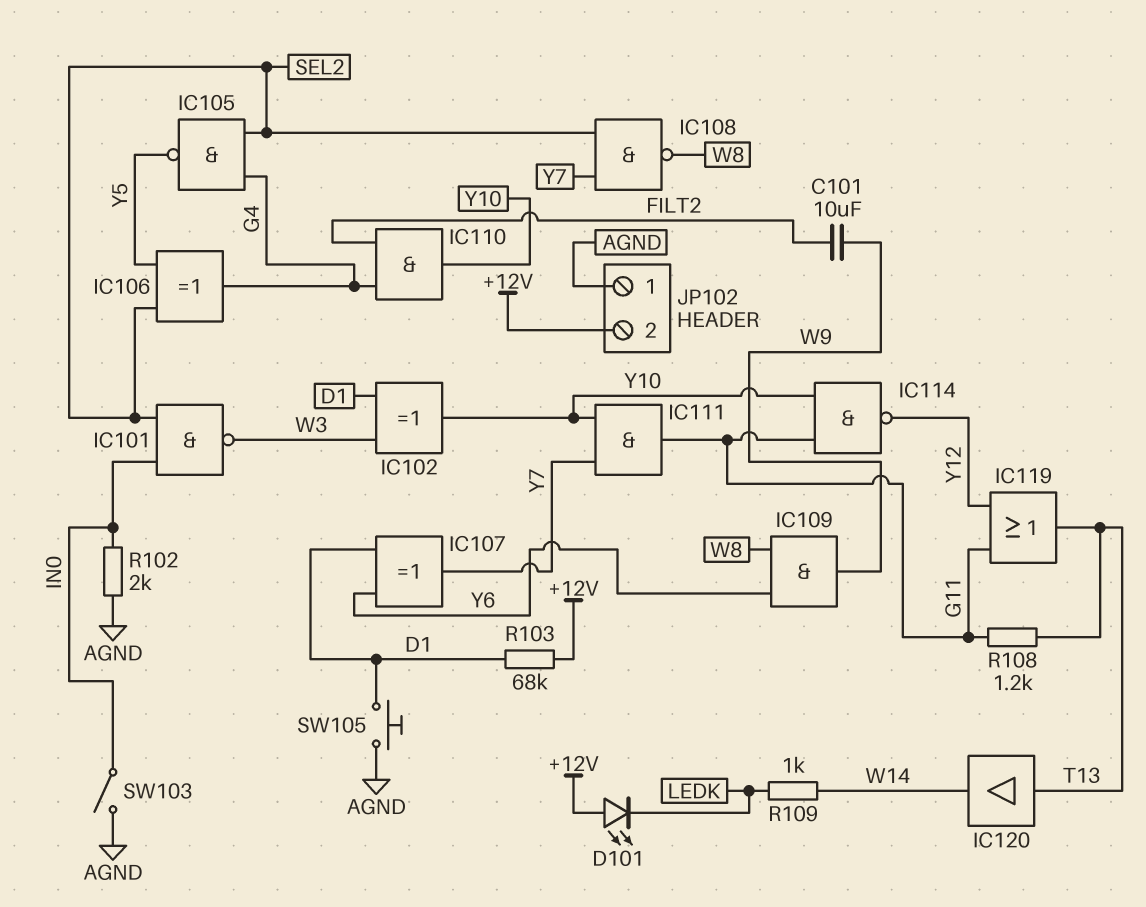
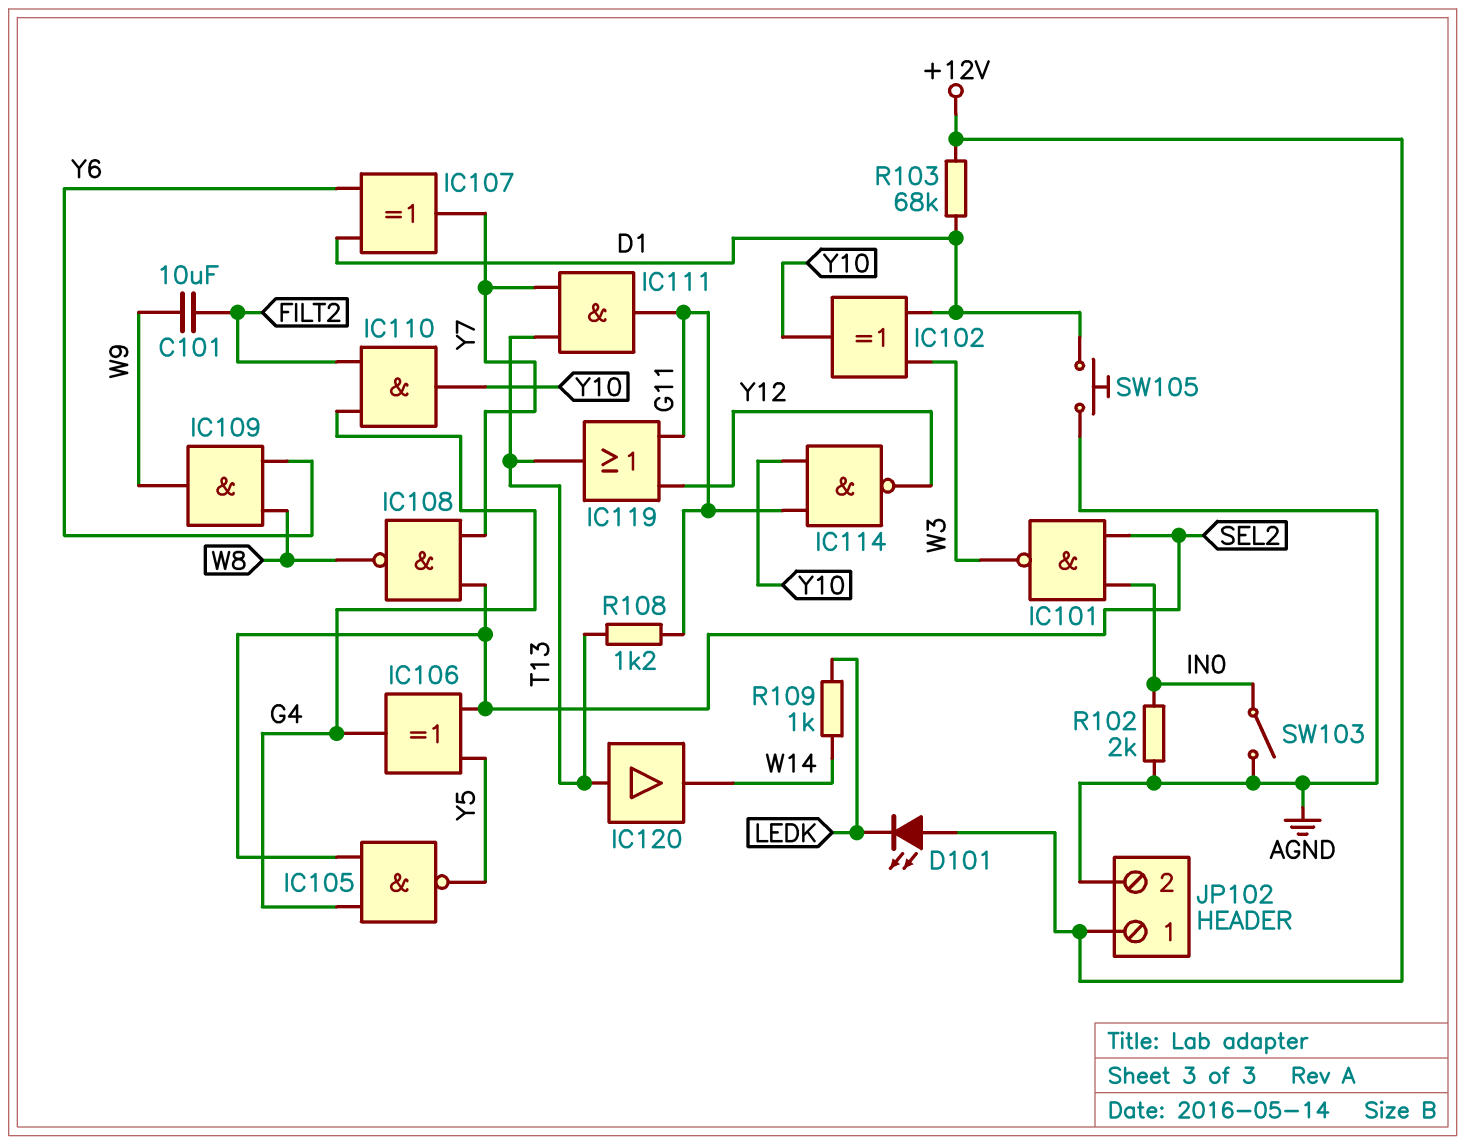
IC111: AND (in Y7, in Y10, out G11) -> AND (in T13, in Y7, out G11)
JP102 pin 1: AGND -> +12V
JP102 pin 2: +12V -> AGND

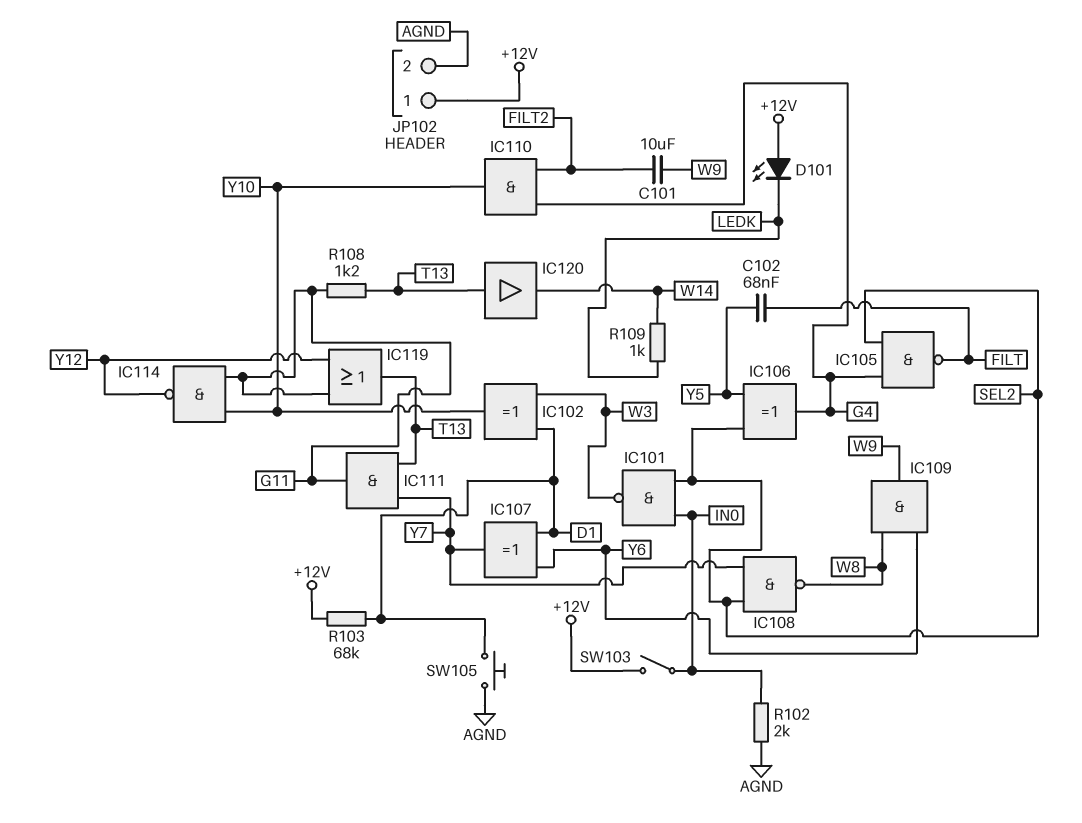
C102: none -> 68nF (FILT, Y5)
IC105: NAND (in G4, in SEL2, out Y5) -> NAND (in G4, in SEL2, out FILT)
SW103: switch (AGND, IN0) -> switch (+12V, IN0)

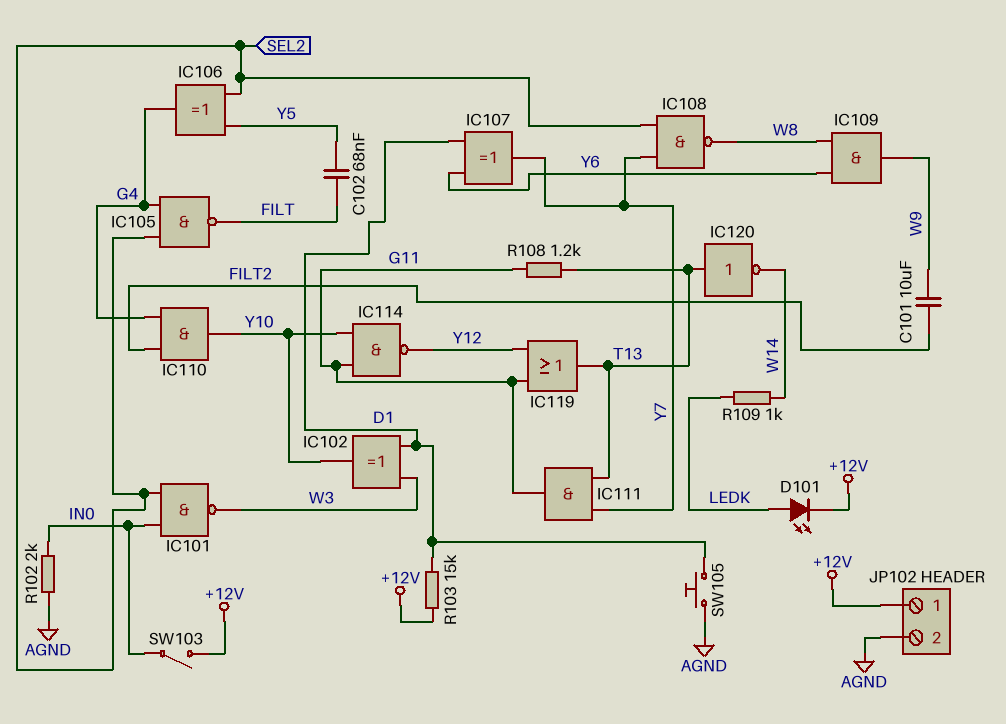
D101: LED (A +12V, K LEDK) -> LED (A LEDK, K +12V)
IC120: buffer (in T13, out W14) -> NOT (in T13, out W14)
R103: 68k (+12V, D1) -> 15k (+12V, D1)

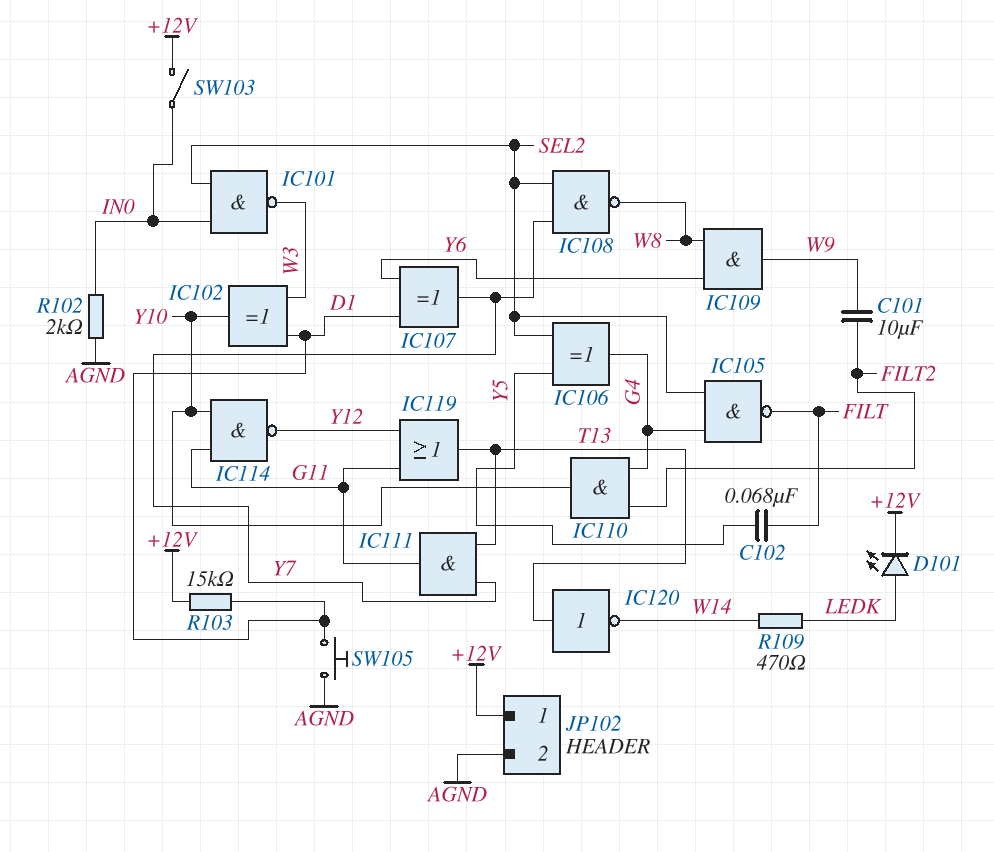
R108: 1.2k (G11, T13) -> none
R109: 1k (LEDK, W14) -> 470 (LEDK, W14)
= = = =
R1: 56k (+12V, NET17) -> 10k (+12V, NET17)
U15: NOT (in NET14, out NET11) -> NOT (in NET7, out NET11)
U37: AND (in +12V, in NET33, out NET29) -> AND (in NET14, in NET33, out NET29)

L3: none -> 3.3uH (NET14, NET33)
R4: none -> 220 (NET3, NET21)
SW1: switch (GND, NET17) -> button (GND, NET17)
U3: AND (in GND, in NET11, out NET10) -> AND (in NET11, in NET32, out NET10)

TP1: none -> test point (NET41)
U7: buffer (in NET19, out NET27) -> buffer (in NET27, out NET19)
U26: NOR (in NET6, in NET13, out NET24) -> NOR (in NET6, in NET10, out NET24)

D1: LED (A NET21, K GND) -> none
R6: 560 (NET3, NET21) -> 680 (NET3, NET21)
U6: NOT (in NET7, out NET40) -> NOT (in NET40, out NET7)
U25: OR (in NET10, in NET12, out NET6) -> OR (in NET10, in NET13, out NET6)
= = = =
> TASK INSTRUCTIONS:
When a line in the records contains the string "buffer", it counts; state how many lines count, with no other words.

> WRITTEN RESPONSE:
2